Spatial object tracking data =
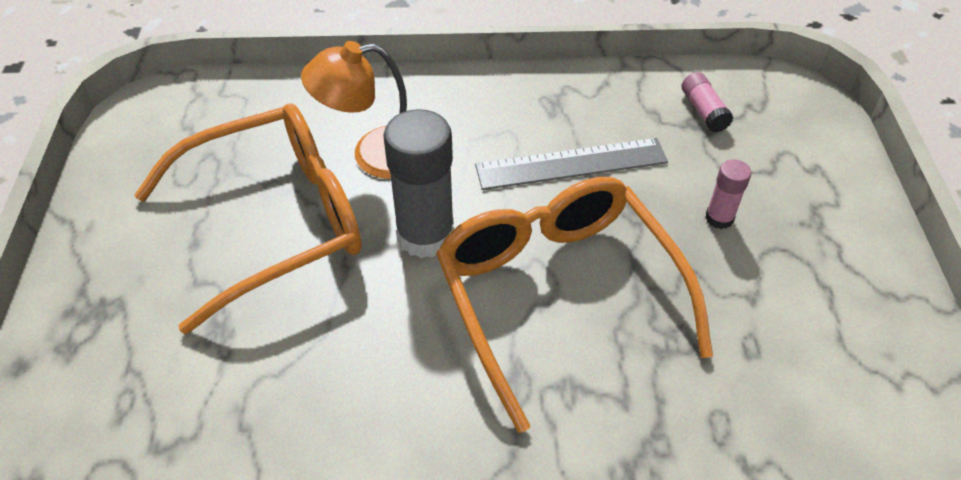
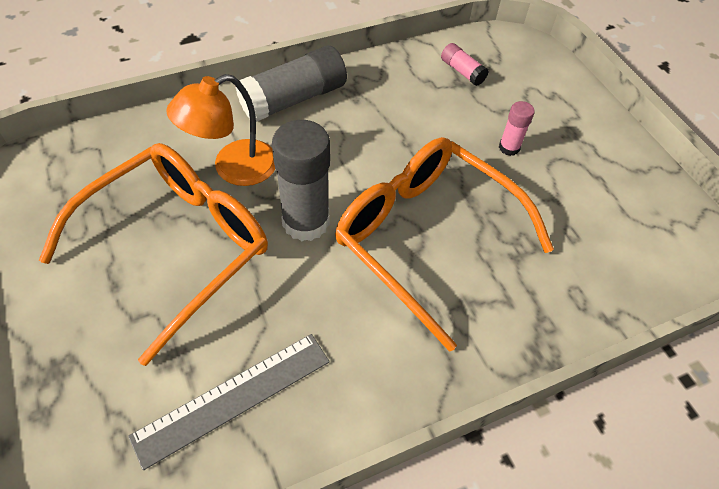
camera: 25 degrees left, 5 degrees up
(479, 95) = (294, 99): none -> grey glue stick
(571, 164) = (388, 135): grey ruler -> grey ruler (233, 397)

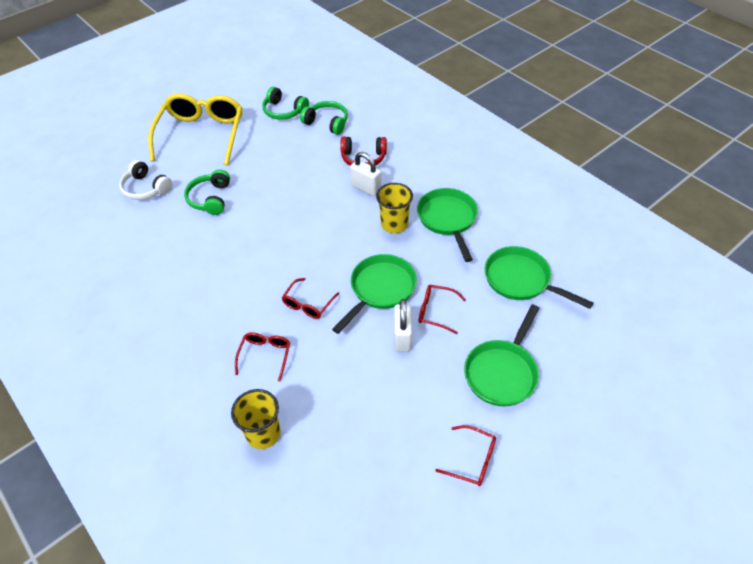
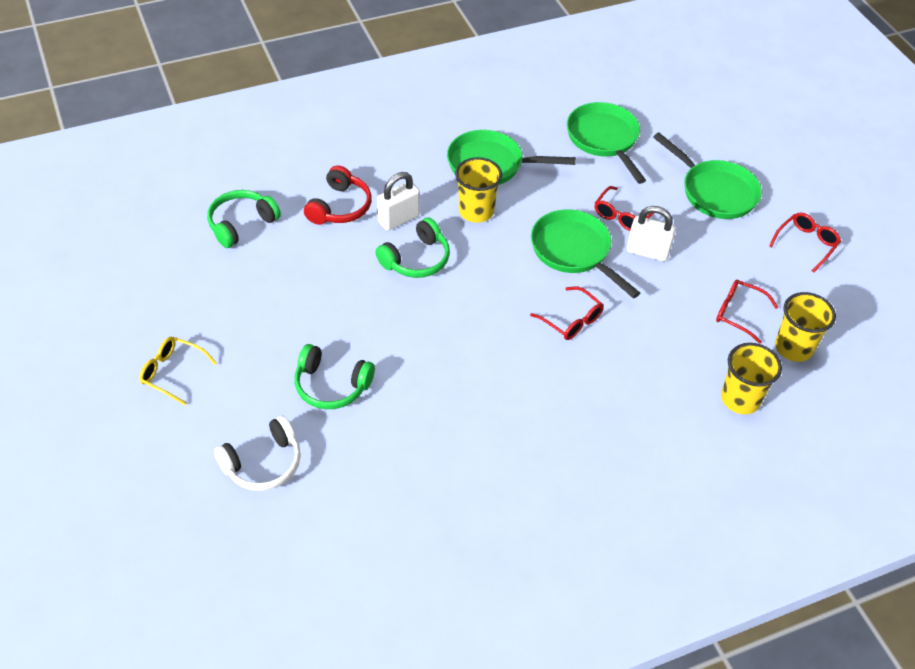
camera: 75 degrees left, 0 degrees up
(202, 134) = (172, 372): yellow glasses -> yellow glasses, size x0.45
(265, 355) = (634, 376): red glasses -> red glasses (738, 313)
(284, 111) = (181, 264): green headphones -> green headphones (416, 259)
(334, 467) = (793, 348): none -> yellow cup
(521, 280) = (604, 139): green pan -> green pan turned 105 degrees clockwise

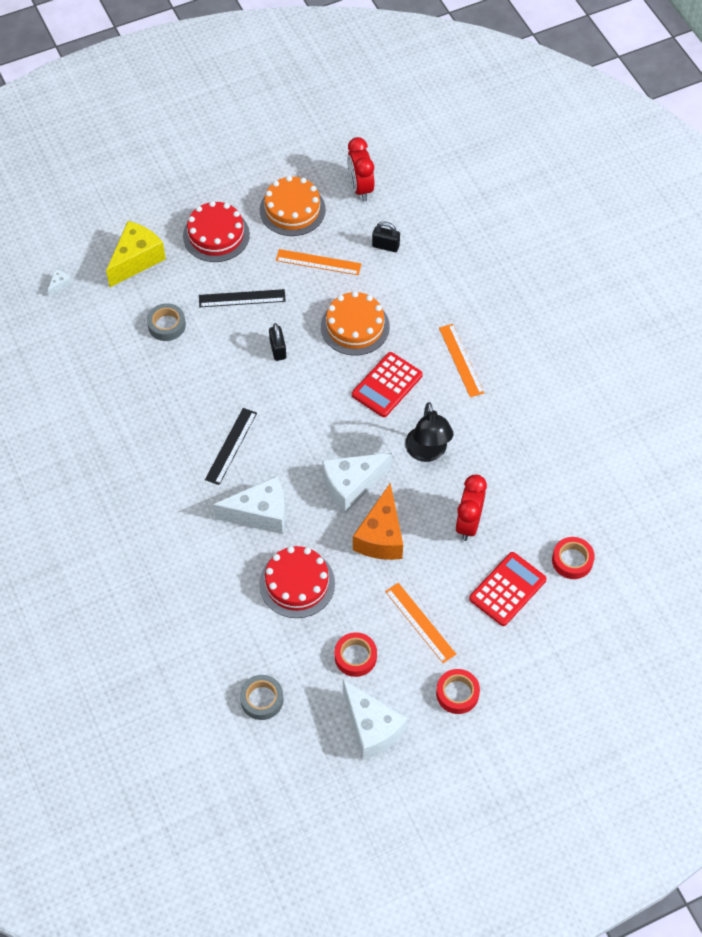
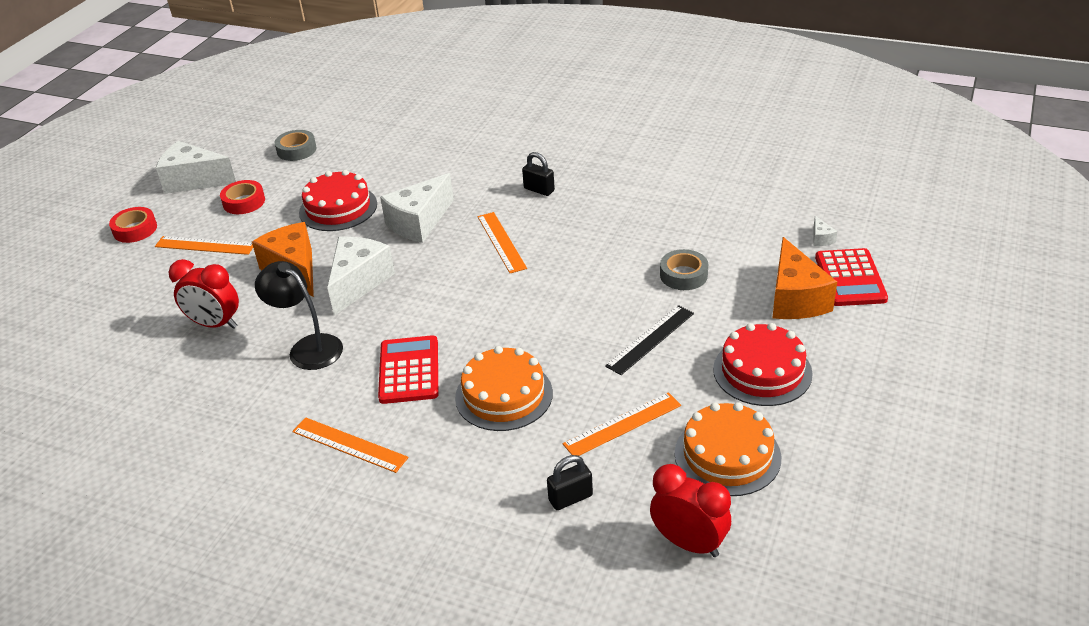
camera: 140 degrees right, 20 degrees down
(136, 260) = (795, 299): yellow cheese -> orange cheese
(231, 446) = (501, 242): black ruler -> orange ruler
(278, 349) = (555, 326): black padlock -> black padlock (539, 190)
(468, 523) = (215, 324): red clock -> red clock turned 135 degrees clockwise
(507, 589) = (136, 306): red calculator -> red calculator (850, 278)
(572, 560) = (80, 361): red tape -> none

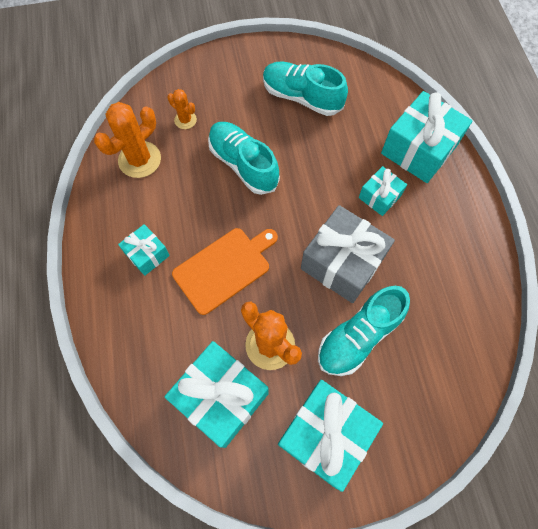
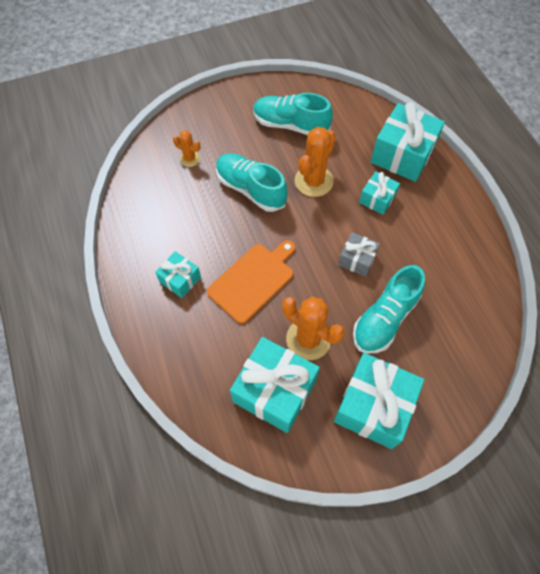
camera: 10 degrees left, 5 degrees down
(139, 160) = (155, 199): orange cactus -> orange cactus (313, 181)
(342, 263) = (357, 259): grey gift -> grey gift, size x0.53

Task instructions = The line containing "(507, 589) = (136, 306): red" and every line after it, through the end of the records, are what you should retype exactly. Do not include the pictures.

Solved exercise =
(507, 589) = (136, 306): red calculator -> red calculator (850, 278)
(572, 560) = (80, 361): red tape -> none

camera: 10 degrees left, 5 degrees down
(139, 160) = (155, 199): orange cactus -> orange cactus (313, 181)
(342, 263) = (357, 259): grey gift -> grey gift, size x0.53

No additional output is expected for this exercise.